— THE PROBLEM —
Produce word for word the lines of the data below running from the one that has "C101: 2.2uF (plus" to the one that has "R3: 12 (+12V, U1/RST) -> none", inclusive, and no others.
*** Opening MATERIAL SHOWN ***
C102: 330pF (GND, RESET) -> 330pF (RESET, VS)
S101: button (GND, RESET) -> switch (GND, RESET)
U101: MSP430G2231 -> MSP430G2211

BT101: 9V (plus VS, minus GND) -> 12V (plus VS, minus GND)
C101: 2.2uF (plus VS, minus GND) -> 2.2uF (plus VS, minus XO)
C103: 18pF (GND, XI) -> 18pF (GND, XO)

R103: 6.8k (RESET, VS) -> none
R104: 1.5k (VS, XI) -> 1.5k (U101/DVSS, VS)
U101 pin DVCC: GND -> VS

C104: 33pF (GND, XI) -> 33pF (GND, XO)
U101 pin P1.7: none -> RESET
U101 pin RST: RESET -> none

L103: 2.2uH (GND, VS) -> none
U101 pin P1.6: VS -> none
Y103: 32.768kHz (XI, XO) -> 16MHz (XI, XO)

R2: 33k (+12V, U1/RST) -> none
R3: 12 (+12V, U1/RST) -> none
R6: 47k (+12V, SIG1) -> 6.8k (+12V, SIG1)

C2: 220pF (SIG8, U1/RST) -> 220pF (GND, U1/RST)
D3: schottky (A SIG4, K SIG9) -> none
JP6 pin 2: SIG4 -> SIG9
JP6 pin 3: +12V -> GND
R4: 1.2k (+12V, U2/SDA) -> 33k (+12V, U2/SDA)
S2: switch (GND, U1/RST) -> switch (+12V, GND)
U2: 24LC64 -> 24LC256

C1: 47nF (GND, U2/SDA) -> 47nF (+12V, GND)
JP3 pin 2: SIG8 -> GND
*** Closing MATERIAL SHOWN ***
— RESULT FOR THIS EXERCISE —
C101: 2.2uF (plus VS, minus GND) -> 2.2uF (plus VS, minus XO)
C103: 18pF (GND, XI) -> 18pF (GND, XO)

R103: 6.8k (RESET, VS) -> none
R104: 1.5k (VS, XI) -> 1.5k (U101/DVSS, VS)
U101 pin DVCC: GND -> VS

C104: 33pF (GND, XI) -> 33pF (GND, XO)
U101 pin P1.7: none -> RESET
U101 pin RST: RESET -> none

L103: 2.2uH (GND, VS) -> none
U101 pin P1.6: VS -> none
Y103: 32.768kHz (XI, XO) -> 16MHz (XI, XO)

R2: 33k (+12V, U1/RST) -> none
R3: 12 (+12V, U1/RST) -> none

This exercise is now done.